Work to do —
Retype the listing below word for word, keeping every line in the same order.

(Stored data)
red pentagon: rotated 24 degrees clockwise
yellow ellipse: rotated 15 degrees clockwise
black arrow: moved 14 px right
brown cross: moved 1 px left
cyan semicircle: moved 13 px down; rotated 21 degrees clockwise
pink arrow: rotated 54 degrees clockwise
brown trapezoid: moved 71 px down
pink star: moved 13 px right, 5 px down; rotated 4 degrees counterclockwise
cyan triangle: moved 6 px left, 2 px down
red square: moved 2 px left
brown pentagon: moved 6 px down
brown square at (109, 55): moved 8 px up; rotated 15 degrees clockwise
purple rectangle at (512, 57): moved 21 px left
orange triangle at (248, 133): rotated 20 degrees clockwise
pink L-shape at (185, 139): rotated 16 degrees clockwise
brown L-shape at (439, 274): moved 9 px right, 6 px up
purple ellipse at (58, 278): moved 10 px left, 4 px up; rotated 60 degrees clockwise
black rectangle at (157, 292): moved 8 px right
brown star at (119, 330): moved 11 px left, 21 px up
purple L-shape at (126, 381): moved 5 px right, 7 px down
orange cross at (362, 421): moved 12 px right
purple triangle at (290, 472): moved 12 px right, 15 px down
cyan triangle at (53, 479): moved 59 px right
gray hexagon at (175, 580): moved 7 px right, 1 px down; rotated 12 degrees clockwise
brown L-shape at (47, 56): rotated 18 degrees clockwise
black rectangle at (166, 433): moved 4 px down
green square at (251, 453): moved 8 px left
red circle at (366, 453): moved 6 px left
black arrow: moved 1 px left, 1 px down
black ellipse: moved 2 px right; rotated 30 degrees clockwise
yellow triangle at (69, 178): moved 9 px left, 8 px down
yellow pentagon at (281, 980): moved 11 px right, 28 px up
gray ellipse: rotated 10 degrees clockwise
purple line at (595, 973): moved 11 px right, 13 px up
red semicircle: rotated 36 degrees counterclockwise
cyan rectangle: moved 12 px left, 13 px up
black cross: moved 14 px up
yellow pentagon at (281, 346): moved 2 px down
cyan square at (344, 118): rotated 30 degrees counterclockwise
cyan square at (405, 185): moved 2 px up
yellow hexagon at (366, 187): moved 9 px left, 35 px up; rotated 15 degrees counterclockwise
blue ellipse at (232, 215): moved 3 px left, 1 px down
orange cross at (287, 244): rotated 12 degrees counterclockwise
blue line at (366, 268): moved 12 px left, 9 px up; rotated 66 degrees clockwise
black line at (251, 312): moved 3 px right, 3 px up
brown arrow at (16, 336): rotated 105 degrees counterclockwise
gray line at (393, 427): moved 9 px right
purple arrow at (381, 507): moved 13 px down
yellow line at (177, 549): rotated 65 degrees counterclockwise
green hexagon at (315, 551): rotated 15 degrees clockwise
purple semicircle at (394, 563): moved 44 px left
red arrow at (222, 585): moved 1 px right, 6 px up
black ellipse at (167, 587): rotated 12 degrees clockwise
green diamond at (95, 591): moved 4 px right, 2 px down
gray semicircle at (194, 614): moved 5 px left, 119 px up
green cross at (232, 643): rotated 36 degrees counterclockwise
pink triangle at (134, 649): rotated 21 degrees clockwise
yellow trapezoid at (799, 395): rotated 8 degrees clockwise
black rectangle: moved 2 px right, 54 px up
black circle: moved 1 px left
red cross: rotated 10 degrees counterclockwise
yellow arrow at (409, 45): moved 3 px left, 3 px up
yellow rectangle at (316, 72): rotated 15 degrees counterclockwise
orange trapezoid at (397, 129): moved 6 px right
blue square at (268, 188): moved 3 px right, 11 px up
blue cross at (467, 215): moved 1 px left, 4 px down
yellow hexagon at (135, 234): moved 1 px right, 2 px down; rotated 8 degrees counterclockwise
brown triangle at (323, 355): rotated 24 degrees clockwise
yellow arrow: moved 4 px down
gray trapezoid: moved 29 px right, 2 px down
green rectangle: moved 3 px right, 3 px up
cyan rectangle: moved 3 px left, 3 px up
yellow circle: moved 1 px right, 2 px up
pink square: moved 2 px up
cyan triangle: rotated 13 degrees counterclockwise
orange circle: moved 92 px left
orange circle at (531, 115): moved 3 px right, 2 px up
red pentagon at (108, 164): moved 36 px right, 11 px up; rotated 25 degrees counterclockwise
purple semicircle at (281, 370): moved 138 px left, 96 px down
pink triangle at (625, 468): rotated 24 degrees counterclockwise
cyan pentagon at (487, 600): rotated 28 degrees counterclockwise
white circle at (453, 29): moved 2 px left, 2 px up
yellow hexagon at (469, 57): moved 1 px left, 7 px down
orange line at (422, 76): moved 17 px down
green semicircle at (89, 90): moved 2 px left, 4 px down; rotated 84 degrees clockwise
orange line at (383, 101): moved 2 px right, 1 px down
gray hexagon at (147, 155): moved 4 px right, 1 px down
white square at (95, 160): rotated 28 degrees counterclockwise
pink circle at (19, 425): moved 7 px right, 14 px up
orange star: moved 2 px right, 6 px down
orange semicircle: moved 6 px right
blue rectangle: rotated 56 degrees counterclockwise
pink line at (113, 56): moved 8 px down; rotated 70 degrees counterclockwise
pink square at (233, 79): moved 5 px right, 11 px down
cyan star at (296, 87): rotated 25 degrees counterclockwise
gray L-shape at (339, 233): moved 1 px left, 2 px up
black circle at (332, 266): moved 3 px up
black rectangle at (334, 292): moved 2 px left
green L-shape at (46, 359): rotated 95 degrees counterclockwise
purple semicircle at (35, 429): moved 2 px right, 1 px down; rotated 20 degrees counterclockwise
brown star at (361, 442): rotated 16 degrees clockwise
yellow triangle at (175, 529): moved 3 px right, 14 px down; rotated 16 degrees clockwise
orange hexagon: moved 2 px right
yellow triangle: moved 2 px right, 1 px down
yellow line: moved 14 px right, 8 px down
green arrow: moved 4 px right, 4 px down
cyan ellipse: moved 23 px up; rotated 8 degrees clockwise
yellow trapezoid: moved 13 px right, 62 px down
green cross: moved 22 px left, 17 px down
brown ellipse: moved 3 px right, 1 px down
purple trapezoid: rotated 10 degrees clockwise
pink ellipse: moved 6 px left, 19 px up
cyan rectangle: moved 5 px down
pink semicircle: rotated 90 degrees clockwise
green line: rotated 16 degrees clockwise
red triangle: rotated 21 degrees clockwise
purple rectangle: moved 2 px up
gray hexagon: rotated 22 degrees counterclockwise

Solution below —
red pentagon: rotated 24 degrees clockwise
yellow ellipse: rotated 15 degrees clockwise
black arrow: moved 14 px right
brown cross: moved 1 px left
cyan semicircle: moved 13 px down; rotated 21 degrees clockwise
pink arrow: rotated 54 degrees clockwise
brown trapezoid: moved 71 px down
pink star: moved 13 px right, 5 px down; rotated 4 degrees counterclockwise
cyan triangle: moved 6 px left, 2 px down
red square: moved 2 px left
brown pentagon: moved 6 px down
brown square at (109, 55): moved 8 px up; rotated 15 degrees clockwise
purple rectangle at (512, 57): moved 21 px left
orange triangle at (248, 133): rotated 20 degrees clockwise
pink L-shape at (185, 139): rotated 16 degrees clockwise
brown L-shape at (439, 274): moved 9 px right, 6 px up
purple ellipse at (58, 278): moved 10 px left, 4 px up; rotated 60 degrees clockwise
black rectangle at (157, 292): moved 8 px right
brown star at (119, 330): moved 11 px left, 21 px up
purple L-shape at (126, 381): moved 5 px right, 7 px down
orange cross at (362, 421): moved 12 px right
purple triangle at (290, 472): moved 12 px right, 15 px down
cyan triangle at (53, 479): moved 59 px right
gray hexagon at (175, 580): moved 7 px right, 1 px down; rotated 12 degrees clockwise
brown L-shape at (47, 56): rotated 18 degrees clockwise
black rectangle at (166, 433): moved 4 px down
green square at (251, 453): moved 8 px left
red circle at (366, 453): moved 6 px left
black arrow: moved 1 px left, 1 px down
black ellipse: moved 2 px right; rotated 30 degrees clockwise
yellow triangle at (69, 178): moved 9 px left, 8 px down
yellow pentagon at (281, 980): moved 11 px right, 28 px up
gray ellipse: rotated 10 degrees clockwise
purple line at (595, 973): moved 11 px right, 13 px up
red semicircle: rotated 36 degrees counterclockwise
cyan rectangle: moved 12 px left, 13 px up
black cross: moved 14 px up
yellow pentagon at (281, 346): moved 2 px down
cyan square at (344, 118): rotated 30 degrees counterclockwise
cyan square at (405, 185): moved 2 px up
yellow hexagon at (366, 187): moved 9 px left, 35 px up; rotated 15 degrees counterclockwise
blue ellipse at (232, 215): moved 3 px left, 1 px down
orange cross at (287, 244): rotated 12 degrees counterclockwise
blue line at (366, 268): moved 12 px left, 9 px up; rotated 66 degrees clockwise
black line at (251, 312): moved 3 px right, 3 px up
brown arrow at (16, 336): rotated 105 degrees counterclockwise
gray line at (393, 427): moved 9 px right
purple arrow at (381, 507): moved 13 px down
yellow line at (177, 549): rotated 65 degrees counterclockwise
green hexagon at (315, 551): rotated 15 degrees clockwise
purple semicircle at (394, 563): moved 44 px left
red arrow at (222, 585): moved 1 px right, 6 px up
black ellipse at (167, 587): rotated 12 degrees clockwise
green diamond at (95, 591): moved 4 px right, 2 px down
gray semicircle at (194, 614): moved 5 px left, 119 px up
green cross at (232, 643): rotated 36 degrees counterclockwise
pink triangle at (134, 649): rotated 21 degrees clockwise
yellow trapezoid at (799, 395): rotated 8 degrees clockwise
black rectangle: moved 2 px right, 54 px up
black circle: moved 1 px left
red cross: rotated 10 degrees counterclockwise
yellow arrow at (409, 45): moved 3 px left, 3 px up
yellow rectangle at (316, 72): rotated 15 degrees counterclockwise
orange trapezoid at (397, 129): moved 6 px right
blue square at (268, 188): moved 3 px right, 11 px up
blue cross at (467, 215): moved 1 px left, 4 px down
yellow hexagon at (135, 234): moved 1 px right, 2 px down; rotated 8 degrees counterclockwise
brown triangle at (323, 355): rotated 24 degrees clockwise
yellow arrow: moved 4 px down
gray trapezoid: moved 29 px right, 2 px down
green rectangle: moved 3 px right, 3 px up
cyan rectangle: moved 3 px left, 3 px up
yellow circle: moved 1 px right, 2 px up
pink square: moved 2 px up
cyan triangle: rotated 13 degrees counterclockwise
orange circle: moved 92 px left
orange circle at (531, 115): moved 3 px right, 2 px up
red pentagon at (108, 164): moved 36 px right, 11 px up; rotated 25 degrees counterclockwise
purple semicircle at (281, 370): moved 138 px left, 96 px down
pink triangle at (625, 468): rotated 24 degrees counterclockwise
cyan pentagon at (487, 600): rotated 28 degrees counterclockwise
white circle at (453, 29): moved 2 px left, 2 px up
yellow hexagon at (469, 57): moved 1 px left, 7 px down
orange line at (422, 76): moved 17 px down
green semicircle at (89, 90): moved 2 px left, 4 px down; rotated 84 degrees clockwise
orange line at (383, 101): moved 2 px right, 1 px down
gray hexagon at (147, 155): moved 4 px right, 1 px down
white square at (95, 160): rotated 28 degrees counterclockwise
pink circle at (19, 425): moved 7 px right, 14 px up
orange star: moved 2 px right, 6 px down
orange semicircle: moved 6 px right
blue rectangle: rotated 56 degrees counterclockwise
pink line at (113, 56): moved 8 px down; rotated 70 degrees counterclockwise
pink square at (233, 79): moved 5 px right, 11 px down
cyan star at (296, 87): rotated 25 degrees counterclockwise
gray L-shape at (339, 233): moved 1 px left, 2 px up
black circle at (332, 266): moved 3 px up
black rectangle at (334, 292): moved 2 px left
green L-shape at (46, 359): rotated 95 degrees counterclockwise
purple semicircle at (35, 429): moved 2 px right, 1 px down; rotated 20 degrees counterclockwise
brown star at (361, 442): rotated 16 degrees clockwise
yellow triangle at (175, 529): moved 3 px right, 14 px down; rotated 16 degrees clockwise
orange hexagon: moved 2 px right
yellow triangle: moved 2 px right, 1 px down
yellow line: moved 14 px right, 8 px down
green arrow: moved 4 px right, 4 px down
cyan ellipse: moved 23 px up; rotated 8 degrees clockwise
yellow trapezoid: moved 13 px right, 62 px down
green cross: moved 22 px left, 17 px down
brown ellipse: moved 3 px right, 1 px down
purple trapezoid: rotated 10 degrees clockwise
pink ellipse: moved 6 px left, 19 px up
cyan rectangle: moved 5 px down
pink semicircle: rotated 90 degrees clockwise
green line: rotated 16 degrees clockwise
red triangle: rotated 21 degrees clockwise
purple rectangle: moved 2 px up
gray hexagon: rotated 22 degrees counterclockwise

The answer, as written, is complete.